GIVEN ENTRIES:
- - -

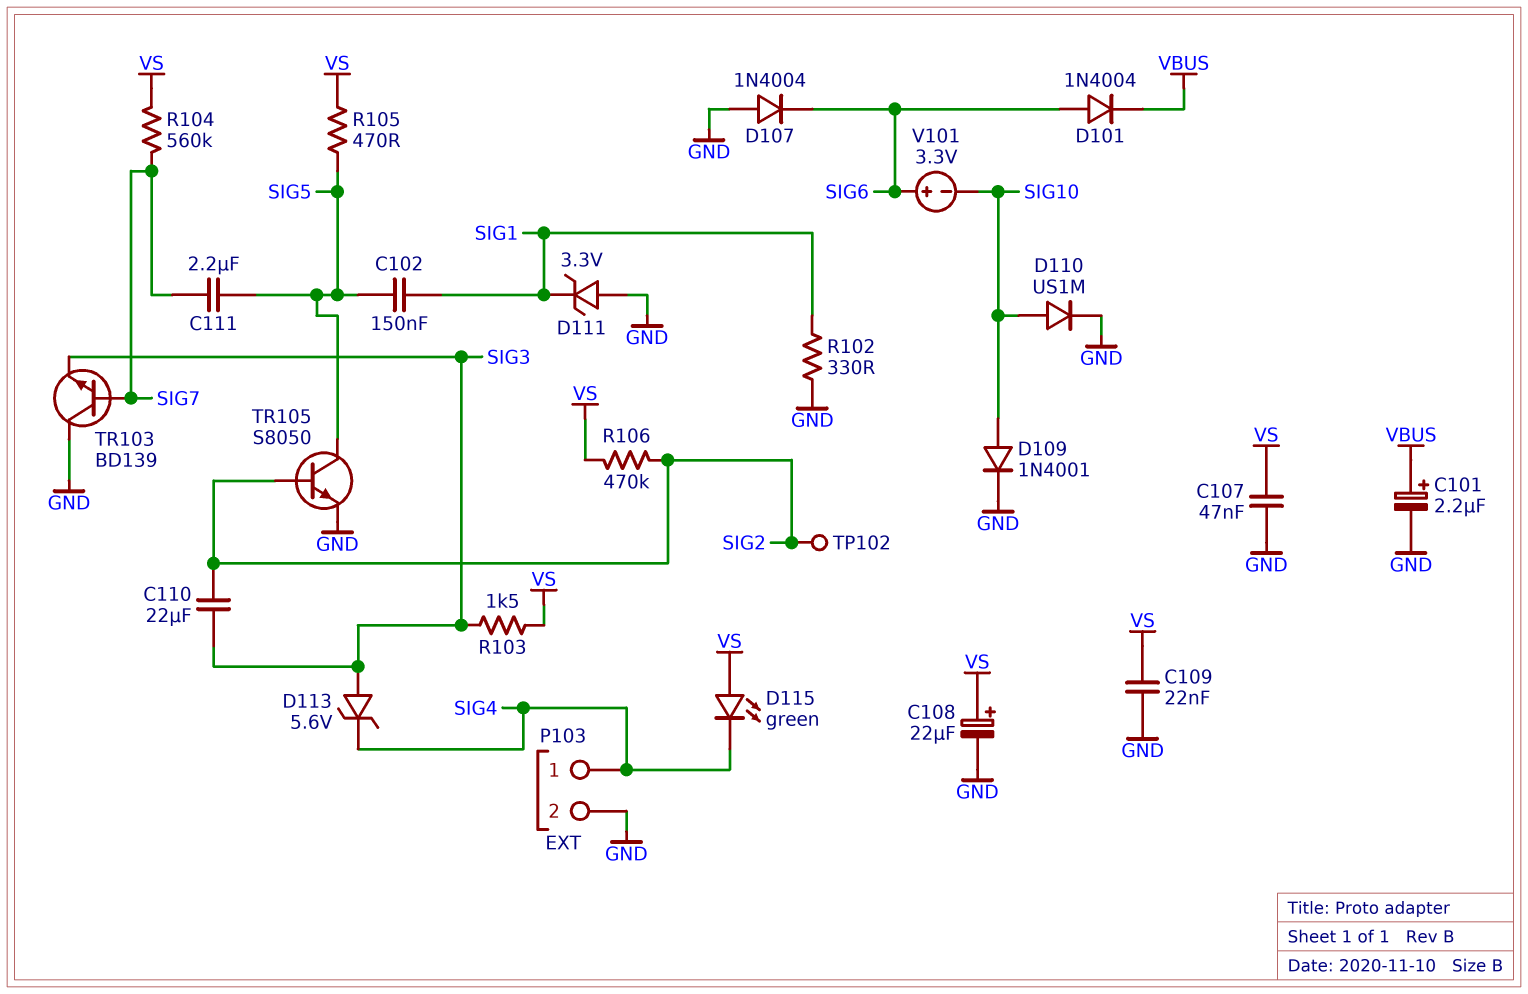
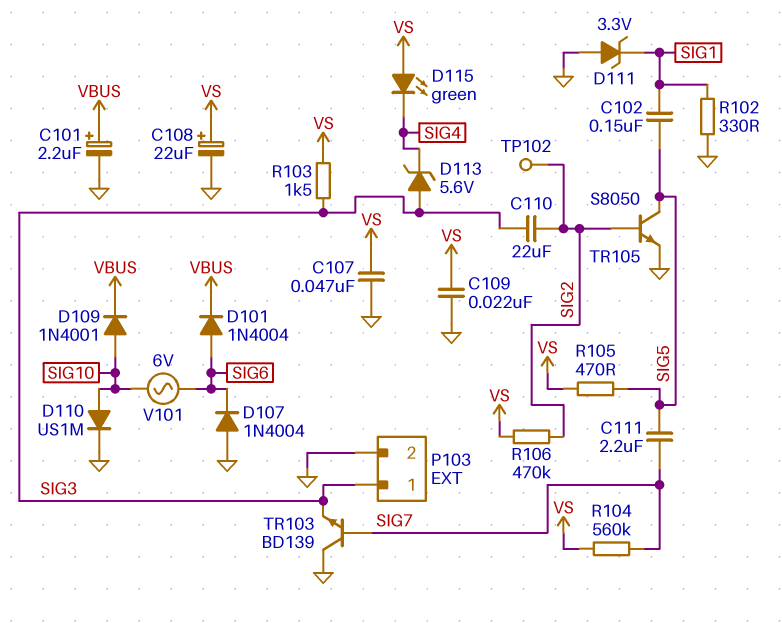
D109: diode 1N4001 (A SIG10, K GND) -> diode 1N4001 (A SIG10, K VBUS)
P103 pin 1: SIG4 -> SIG3
V101: 3.3V (plus SIG6, minus SIG10) -> AC 6V (SIG6, SIG10)

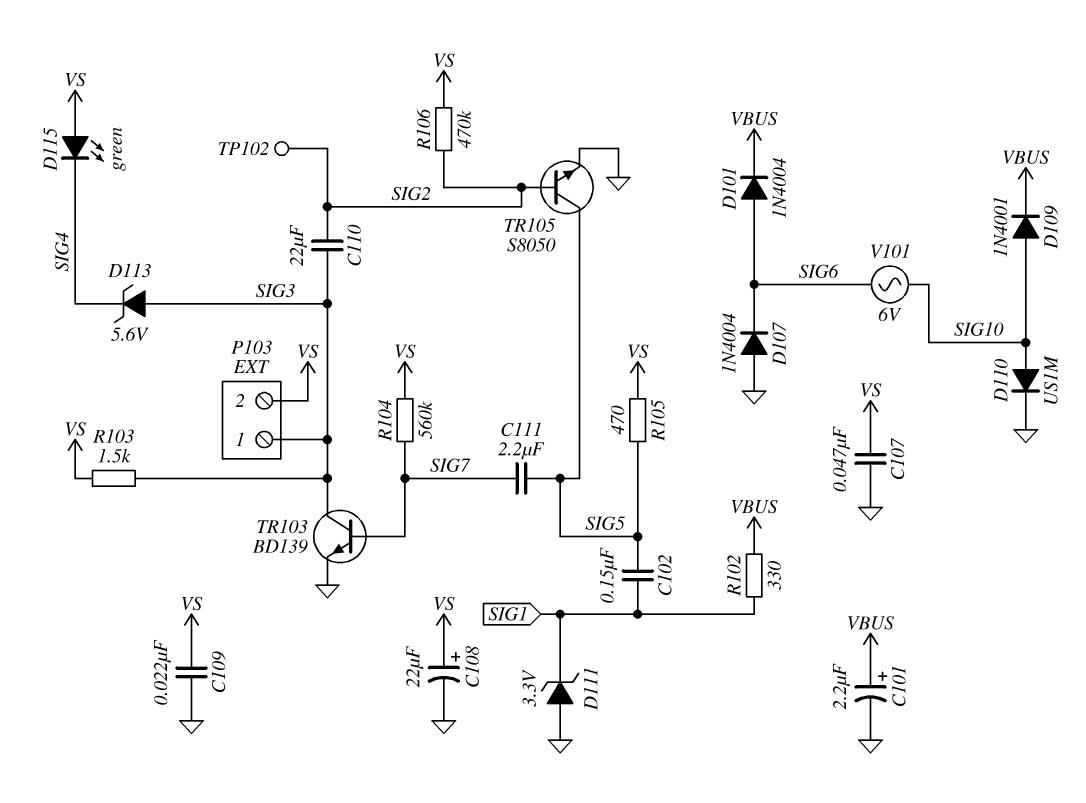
P103 pin 2: GND -> VS
R102: 330 (GND, SIG1) -> 330 (SIG1, VBUS)
TR103: NPN BD139 (B SIG7, C GND, E SIG3) -> NPN BD139 (B SIG7, C SIG3, E GND)

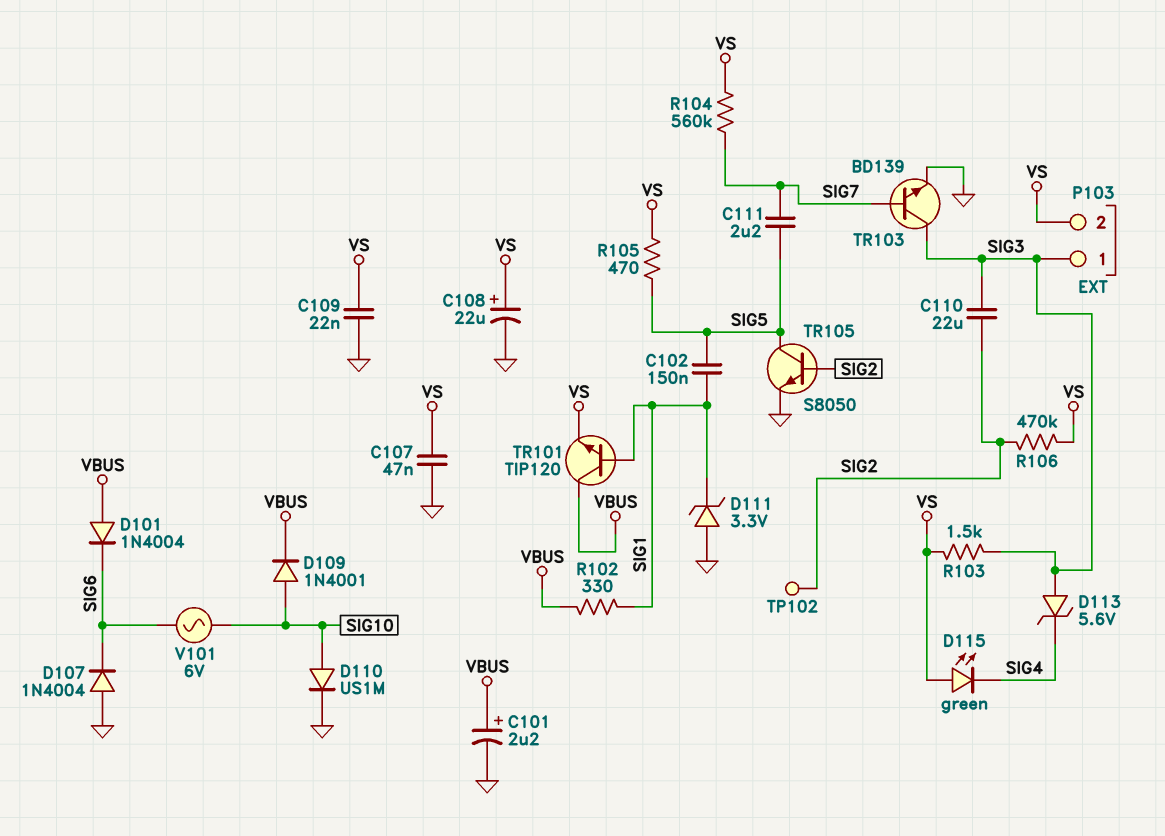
D101: diode 1N4004 (A SIG6, K VBUS) -> diode 1N4004 (A VBUS, K SIG6)
TR101: none -> NPN TIP120 (B SIG1, C VBUS, E VS)

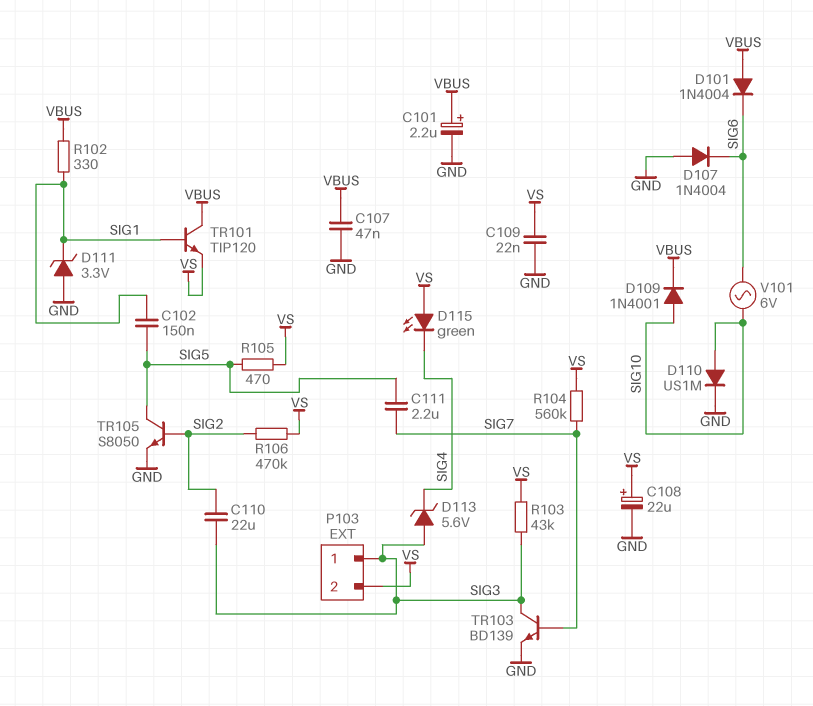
C107: 47nF (GND, VS) -> 47nF (GND, VBUS)
R103: 1.5k (SIG3, VS) -> 43k (SIG3, VS)
TP102: test point (SIG2) -> none

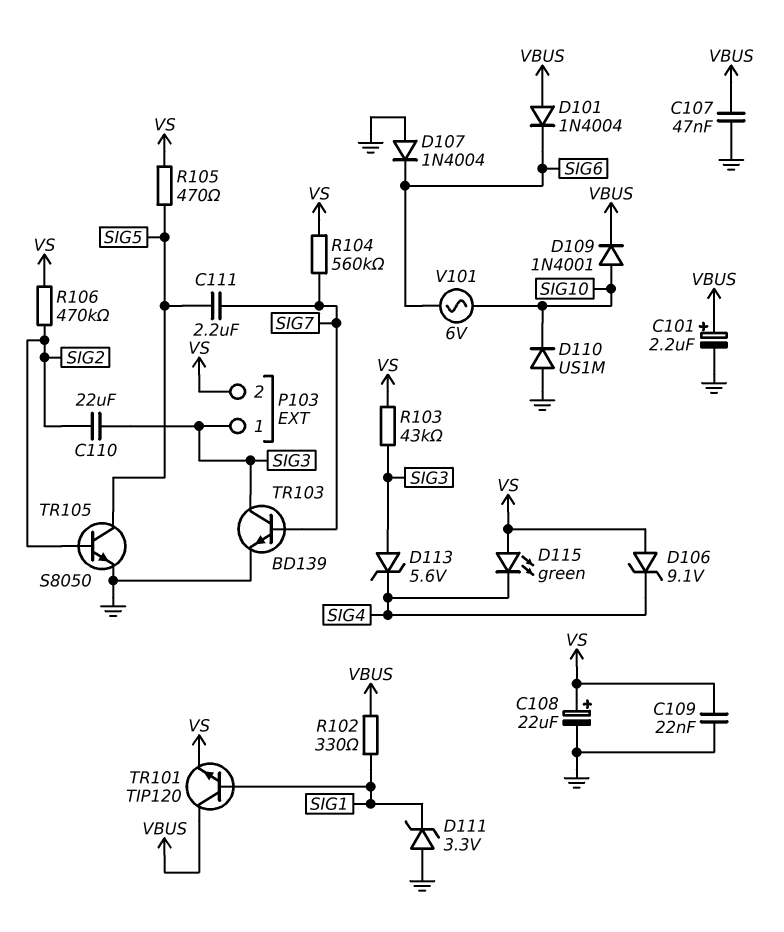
C102: 150nF (SIG1, SIG5) -> none
D106: none -> zener 9.1V (A VS, K SIG4)
D110: diode US1M (A SIG10, K GND) -> diode US1M (A GND, K SIG10)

- - -

WHAT YOU NEED TO DO: Take the line containing "C102: 150nF (SIG1, SIG5) -> none" and every line after it up to the last line of the listing, and output them exactly, with nothing else.

REPLY TO THE EXERCISE:
C102: 150nF (SIG1, SIG5) -> none
D106: none -> zener 9.1V (A VS, K SIG4)
D110: diode US1M (A SIG10, K GND) -> diode US1M (A GND, K SIG10)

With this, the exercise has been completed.